Collected data
----

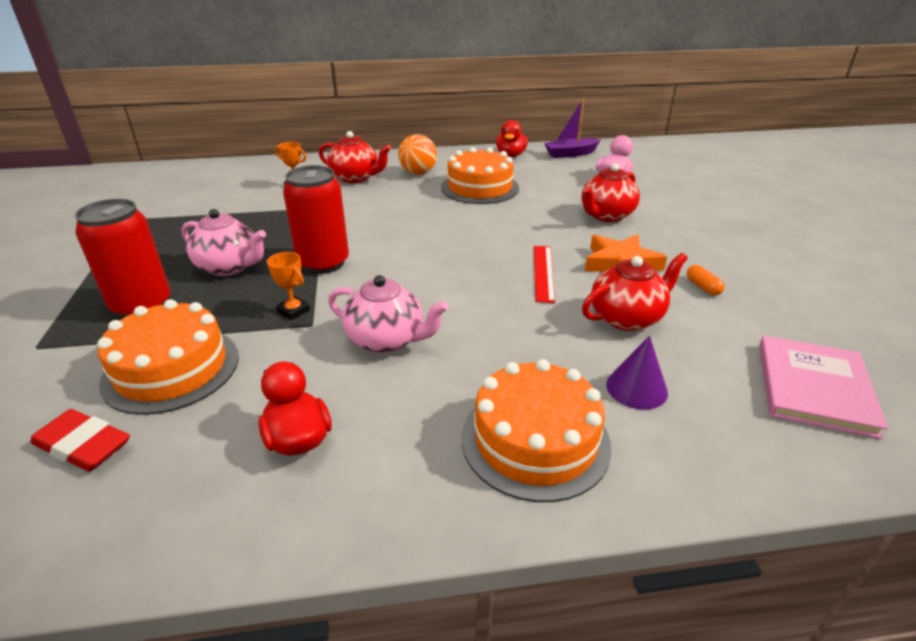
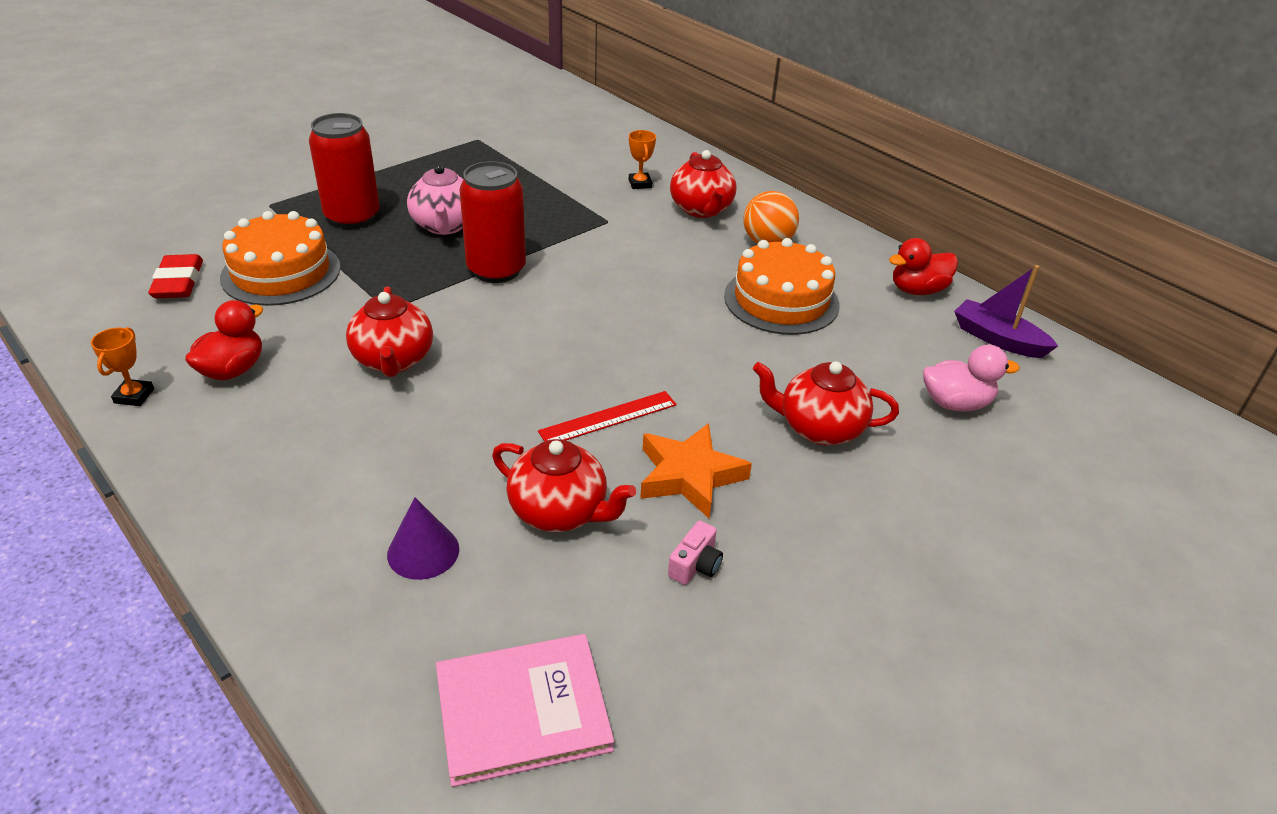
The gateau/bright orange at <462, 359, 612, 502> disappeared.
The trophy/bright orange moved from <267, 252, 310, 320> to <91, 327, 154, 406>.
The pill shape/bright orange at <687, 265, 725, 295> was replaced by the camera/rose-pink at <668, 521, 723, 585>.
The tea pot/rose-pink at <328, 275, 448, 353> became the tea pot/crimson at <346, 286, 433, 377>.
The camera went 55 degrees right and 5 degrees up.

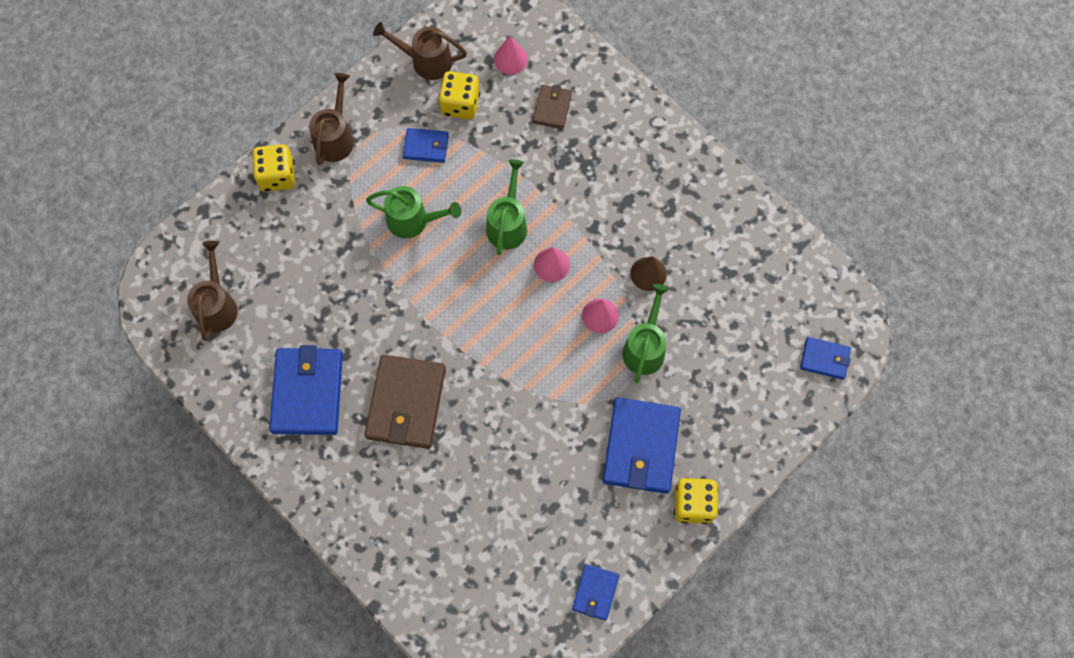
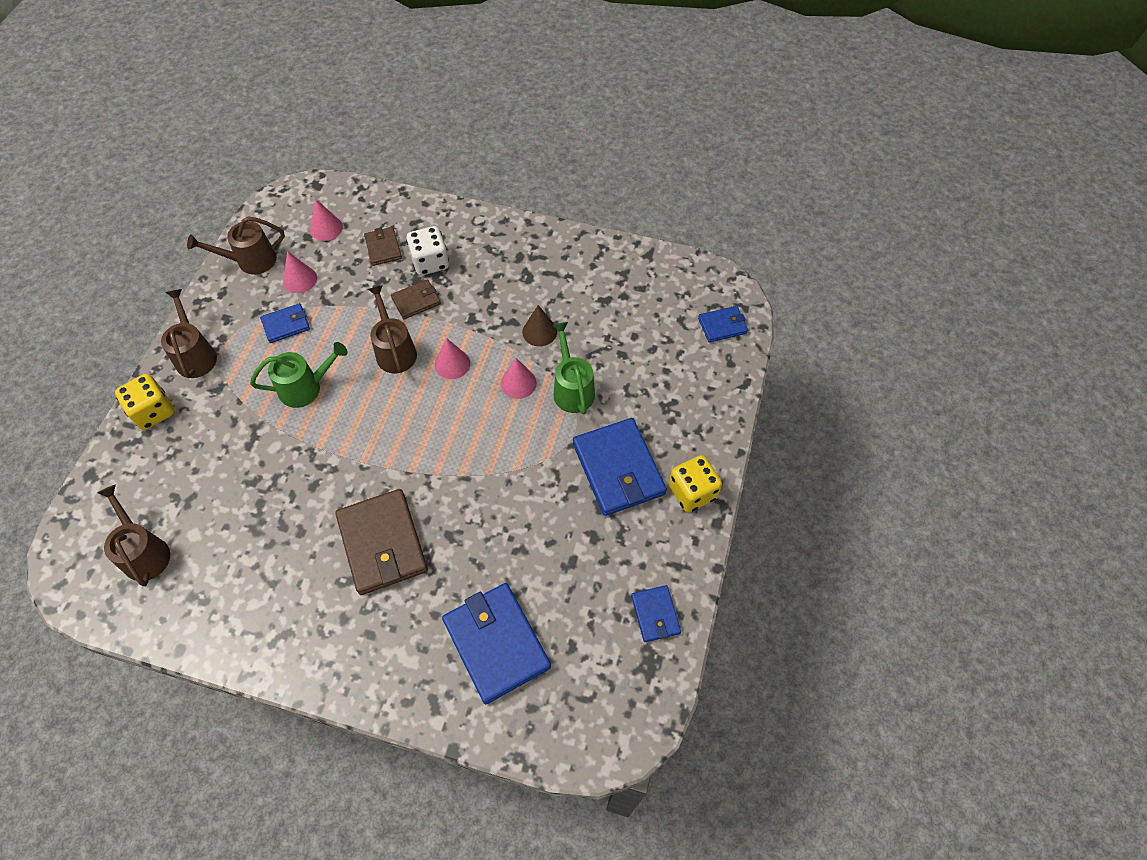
The billfold/brown at <391, 279, 441, 319> appeared.
The game die/snow-white at <406, 226, 449, 275> appeared.
The billfold/royal blue moved from <269, 345, 343, 435> to <442, 583, 551, 704>.
The game die/yellow at <439, 71, 480, 119> was replaced by the cone shape/rose-pink at <283, 251, 317, 293>.
The sprinkling can/leaf-green at <486, 159, 527, 255> became the sprinkling can/brown at <368, 285, 417, 373>.
The camera went 30 degrees left and 10 degrees down.

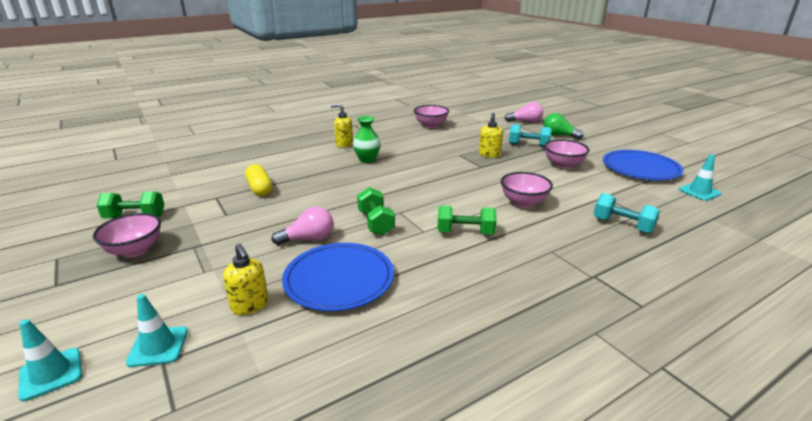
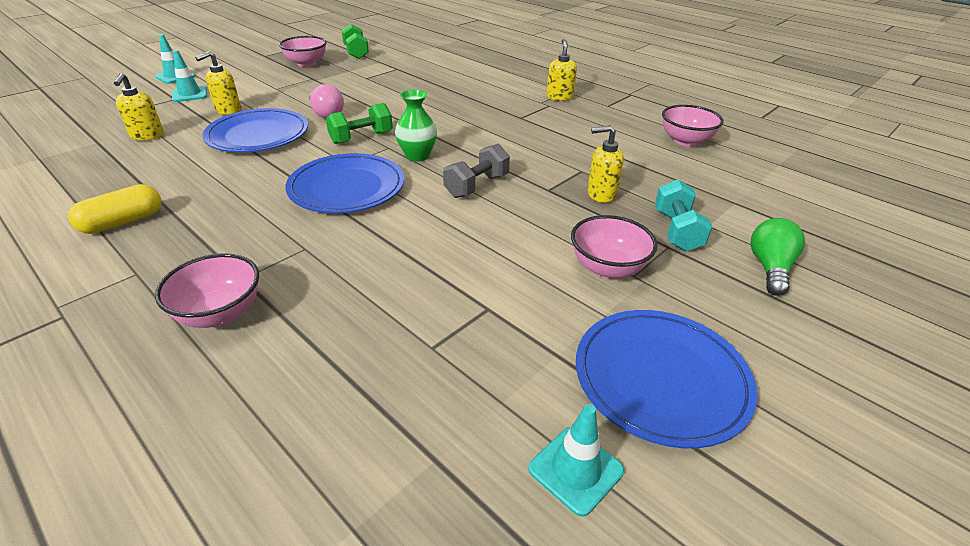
The light bulb/rose-pink at <505, 102, 543, 123> disappeared.
The dumbbell/teal at <594, 193, 660, 233> disappeared.
The soap dispenser/yellow at <114, 73, 164, 141> appeared.
The dumbbell/gray at <443, 144, 510, 198> appeared.
The pill shape/yellow moved from <245, 164, 272, 196> to <68, 184, 161, 234>.
The vase/leaf-green moved from <353, 116, 381, 163> to <395, 90, 437, 162>.
The deep dish/rose-pink moved from <501, 172, 553, 208> to <155, 253, 259, 328>.
The dumbbell/leaf-green at <437, 206, 496, 234> was replaced by the plate/royal blue at <286, 153, 404, 213>.
The camera went 75 degrees right and 10 degrees up.

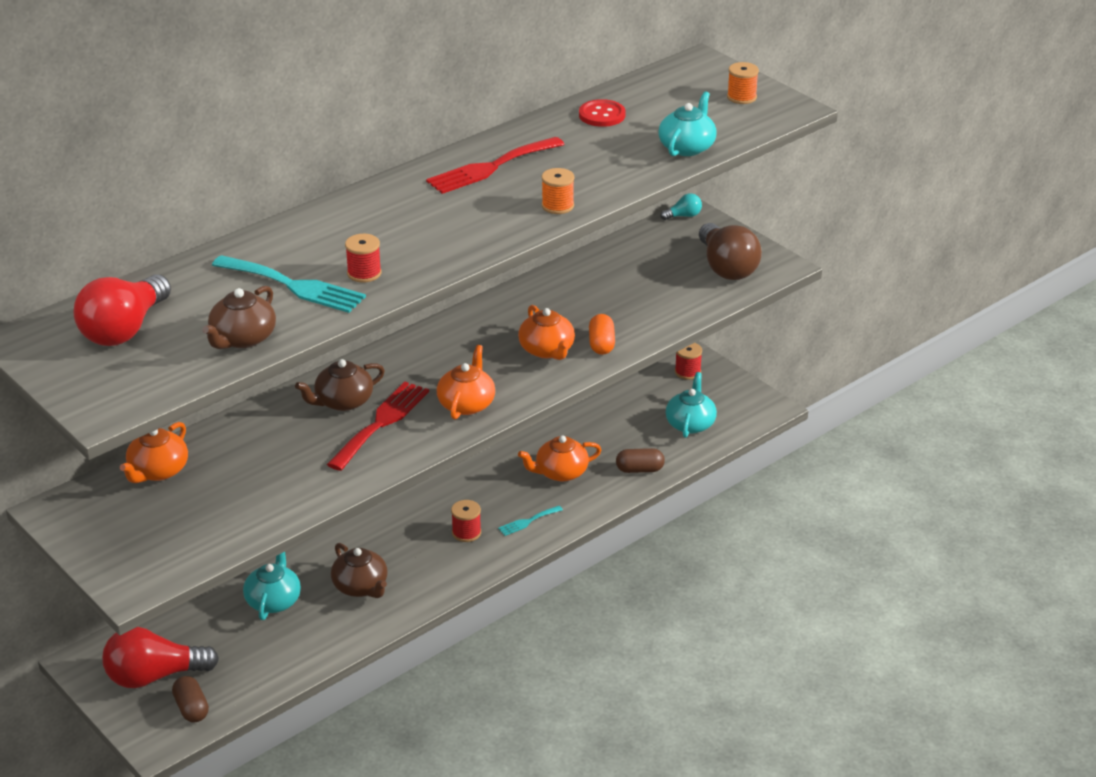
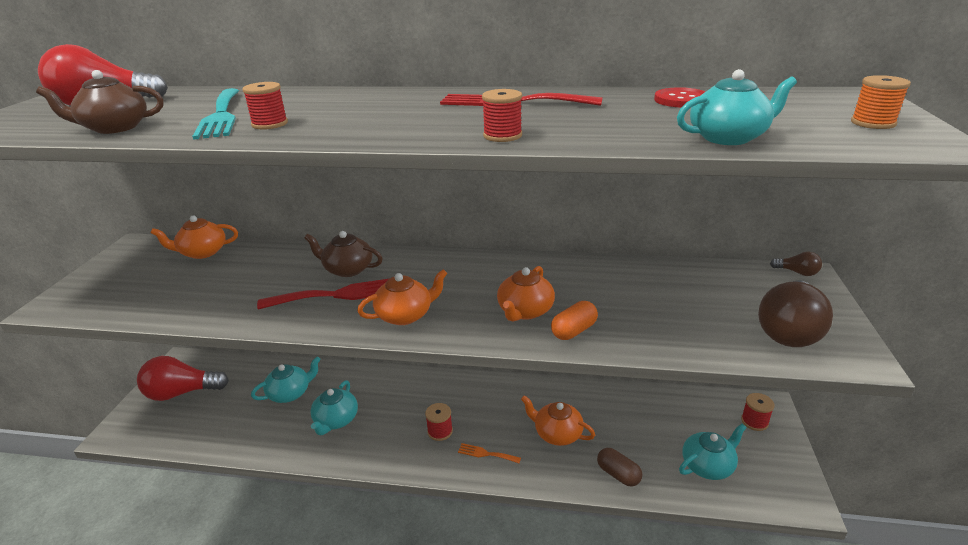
The pill shape/brown at <172, 676, 209, 723> disappeared.
The tea pot/brown at <331, 543, 387, 598> became the tea pot/teal at <310, 380, 358, 435>.
The dinner fork/teal at <498, 506, 563, 536> became the dinner fork/bright orange at <458, 443, 521, 463>.
The reel of thread/bright orange at <542, 168, 574, 214> became the reel of thread/crimson at <482, 89, 522, 142>.
The light bulb/teal at <660, 193, 702, 220> became the light bulb/brown at <770, 252, 822, 276>.
The light bulb/crimson at <102, 627, 219, 688> turned 45 degrees counterclockwise.
The camera went 50 degrees right and 5 degrees down.

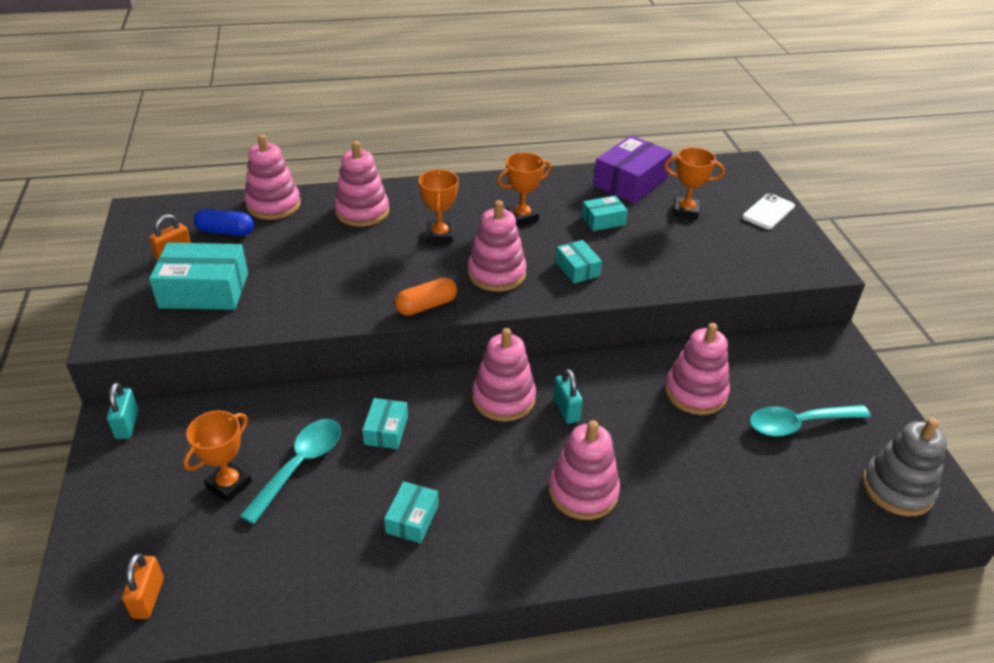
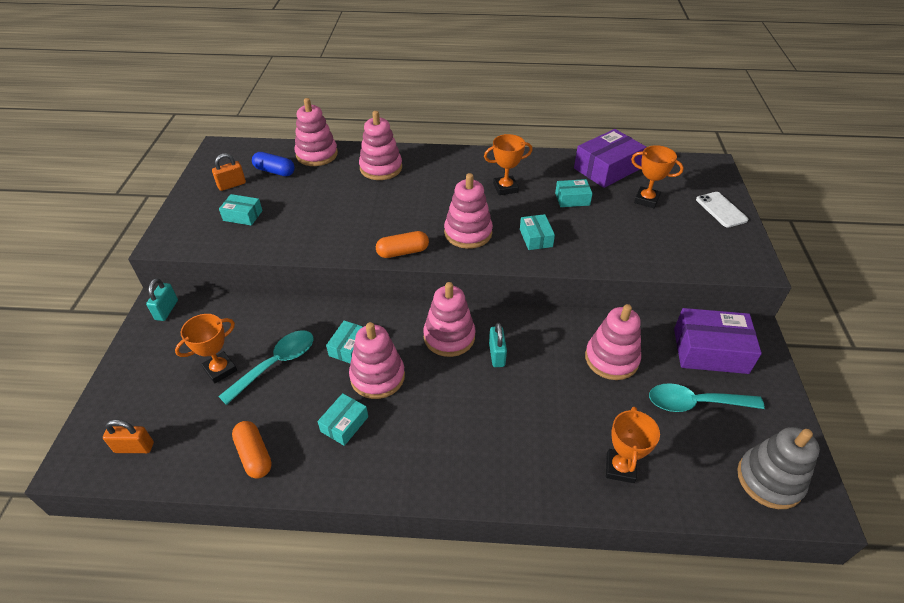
The pill shape/bright orange at <232, 421, 272, 478> appeared.
The package/royal purple at <674, 308, 762, 374> appeared.
The trophy/bright orange moved from <419, 169, 459, 243> to <606, 406, 660, 483>.
The stacking rings/rose-pink moved from <549, 420, 620, 520> to <349, 322, 405, 399>.
The padlock/bright orange at <122, 553, 164, 619> turned 75 degrees clockwise.
The phone/snow-white at <742, 193, 795, 230> turned 75 degrees counterclockwise.
The package/teal at <149, 243, 248, 310> changed to 0.54 times the size.
The camera went 15 degrees right and 5 degrees up.

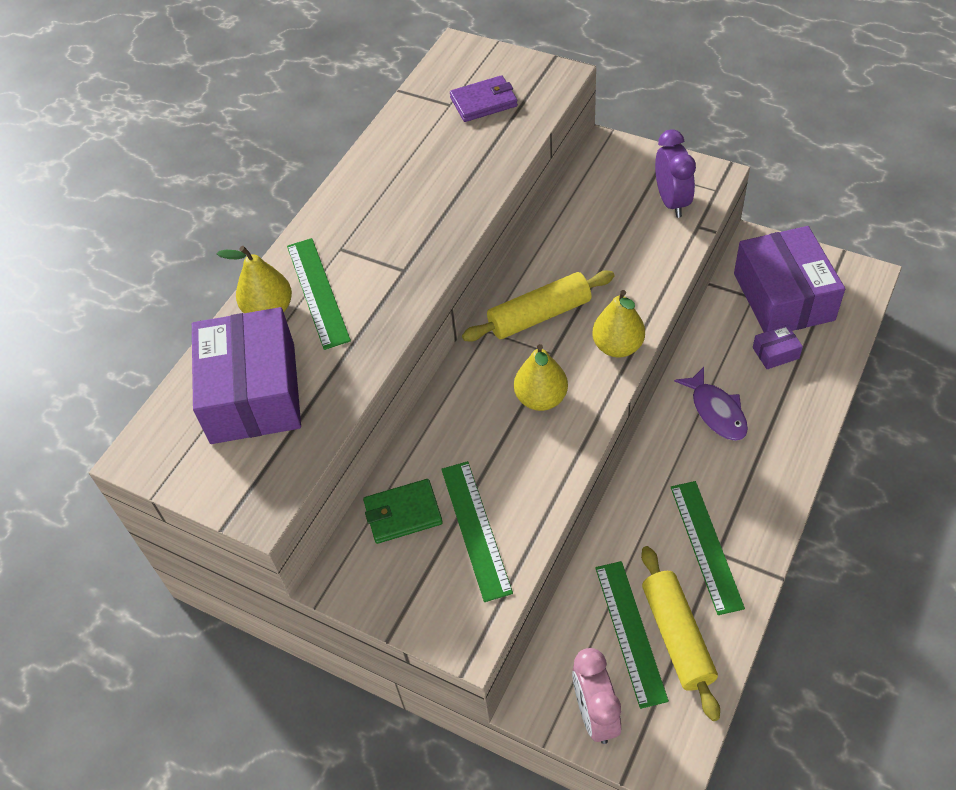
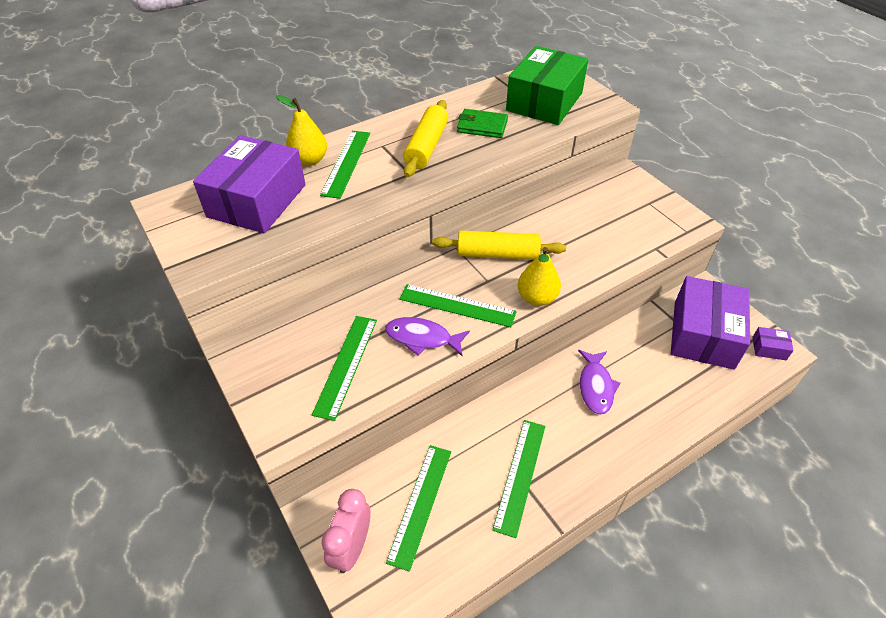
The bedside clock/royal purple at <655, 129, 696, 218> disappeared.
The fish/royal purple at <385, 317, 470, 356> appeared.
The billfold/leaf-green moved from <363, 479, 443, 544> to <457, 109, 508, 138>.
The dough roller/yellow moved from <641, 546, 720, 721> to <403, 100, 448, 177>.
The package/royal purple moved from <753, 325, 803, 369> to <752, 327, 794, 360>.
The billfold/royal purple at <450, 75, 518, 122> was replaced by the package/leaf-green at <506, 46, 588, 125>.
The pear/yellow at <514, 344, 568, 411> was replaced by the measuring stick/leaf-green at <399, 284, 517, 327>.
The camera went 25 degrees right and 5 degrees down.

----

> WHAT YOU SHOULD DO
The expected answer is an exact copy of the lines above, beginning at the line with "The trophy/bright orange moved from <267, 252, 310, 320>" and ending at the line with "The tea pot/rose-pink", with both ends in.

> RESULT
The trophy/bright orange moved from <267, 252, 310, 320> to <91, 327, 154, 406>.
The pill shape/bright orange at <687, 265, 725, 295> was replaced by the camera/rose-pink at <668, 521, 723, 585>.
The tea pot/rose-pink at <328, 275, 448, 353> became the tea pot/crimson at <346, 286, 433, 377>.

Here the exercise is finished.